# [Exercise]
Scan the lines below for the word "pink". Copy each line you find it in.

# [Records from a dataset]
>>>>>

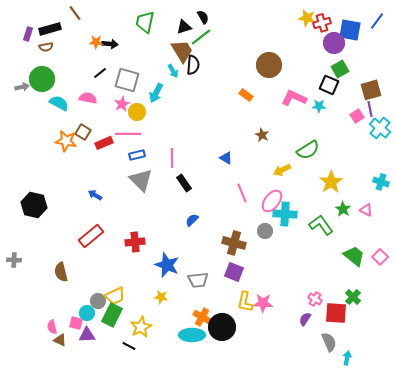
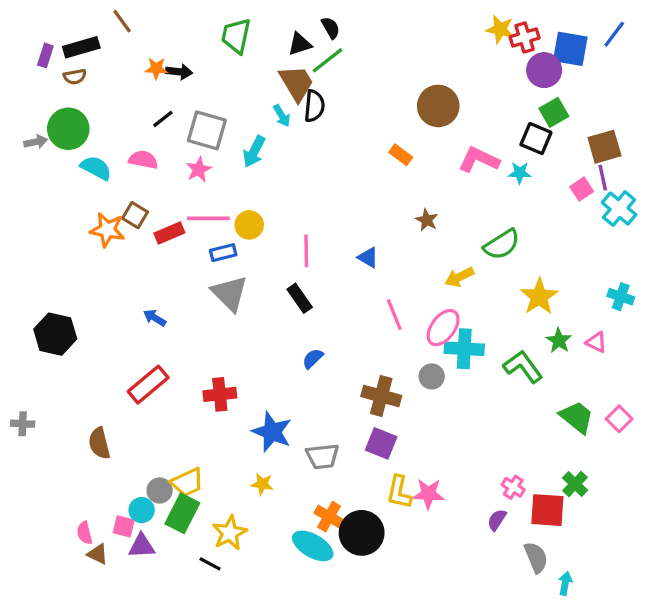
yellow circle: (137, 112) -> (249, 225), moved
pink line: (172, 158) -> (306, 251), moved
cyan ellipse: (192, 335) -> (313, 546), turned 30

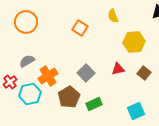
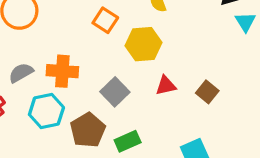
yellow hexagon: (134, 42) -> (144, 44), moved
orange cross: (48, 76) -> (62, 71), moved, turned 36
cyan hexagon: (30, 94) -> (46, 111), moved

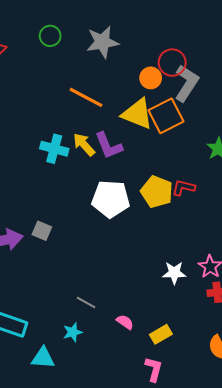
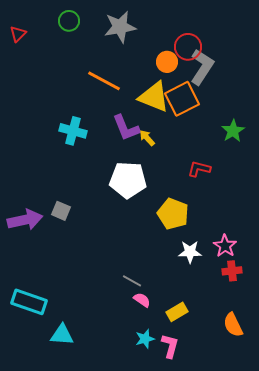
yellow arrow: (84, 145) -> (147, 138), moved, size x0.7
yellow pentagon: (157, 192) -> (173, 214), moved
gray line: (86, 303) -> (132, 281), moved
cyan star: (73, 332) -> (145, 339), moved

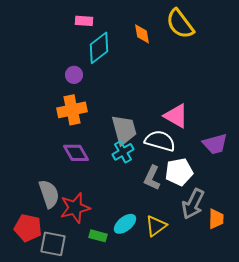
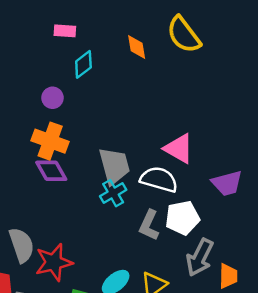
cyan diamond: (99, 48) -> (83, 64), size x0.7
orange cross: (72, 110) -> (50, 141), turned 32
purple diamond: (76, 153) -> (51, 171), moved

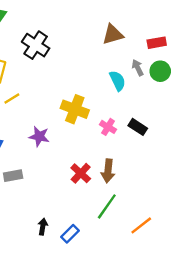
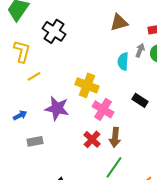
gray arrow: (138, 68) -> (140, 50), turned 48
cyan semicircle: (117, 81) -> (123, 61), turned -150
pink cross: (108, 127) -> (103, 109), moved, size x1.5
purple star: (39, 136) -> (57, 108), size x1.4

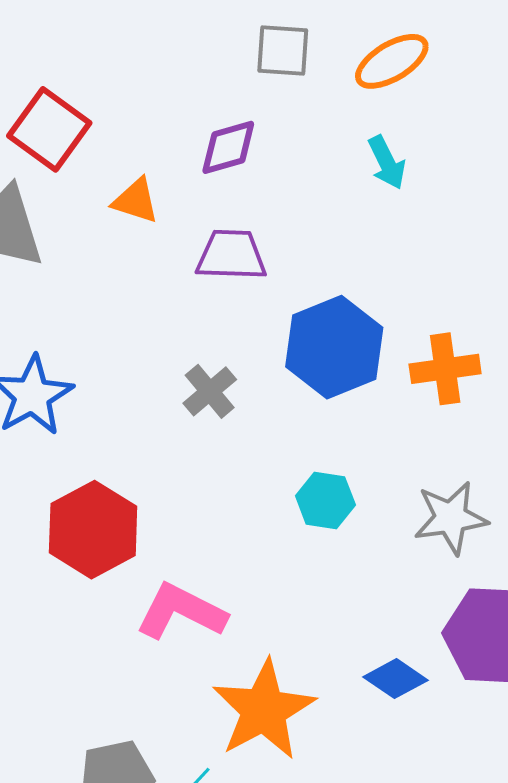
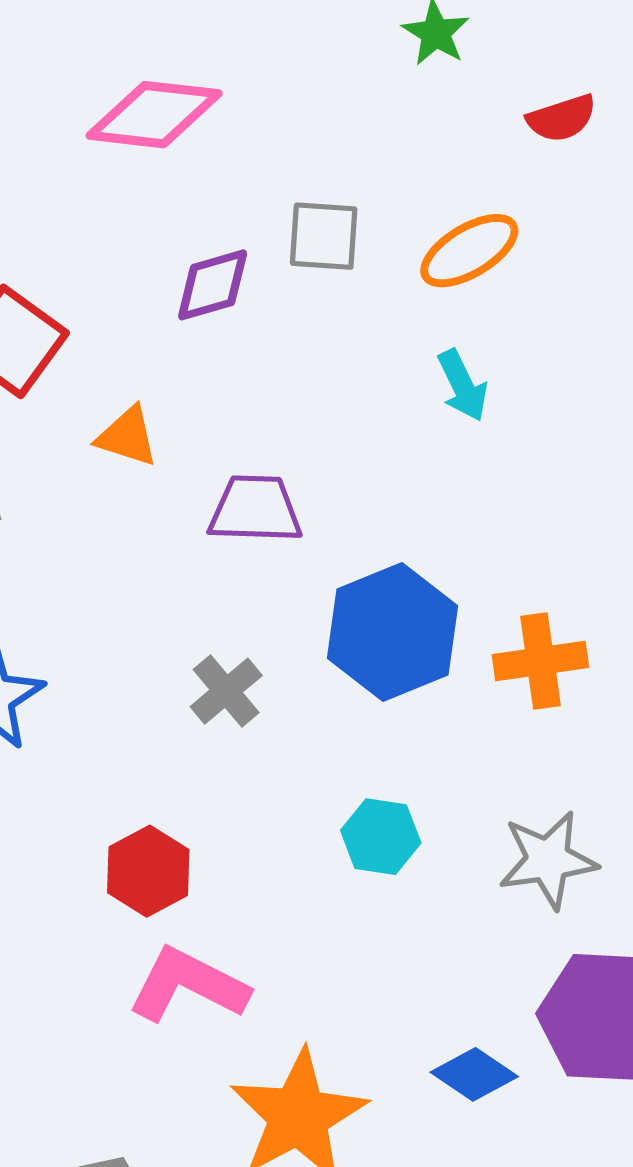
purple diamond: (228, 147) -> (213, 285), moved
red hexagon: (93, 530) -> (148, 871), moved, size x0.7

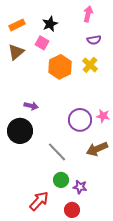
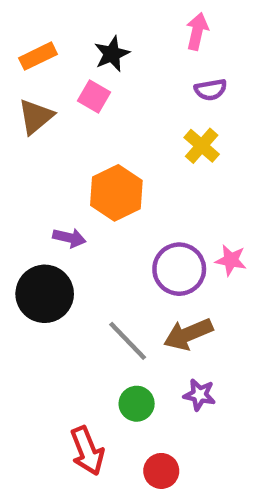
orange hexagon: (60, 67) -> (116, 193), moved
brown arrow: (97, 149) -> (188, 334), moved
purple star: (80, 187) -> (199, 395), moved
red arrow: (39, 201) -> (87, 451), turned 115

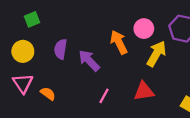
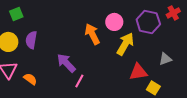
purple semicircle: (61, 49) -> (31, 40), moved
purple arrow: (89, 60) -> (66, 63), moved
red triangle: (144, 91) -> (138, 72), moved

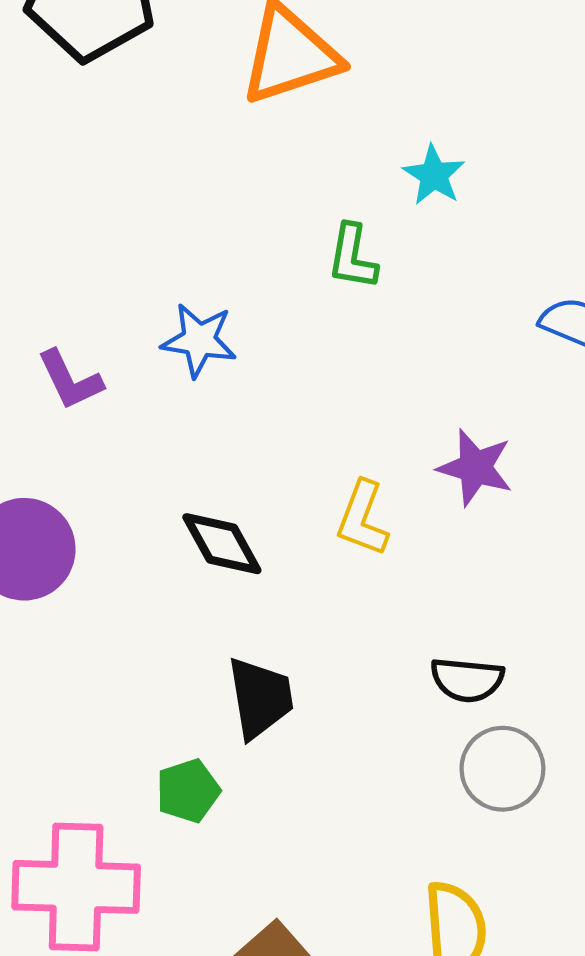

<<<<<

# [Solution to this task]
pink line: (172, 158) -> (306, 251), moved
pink cross: (108, 127) -> (103, 109), moved, size x1.5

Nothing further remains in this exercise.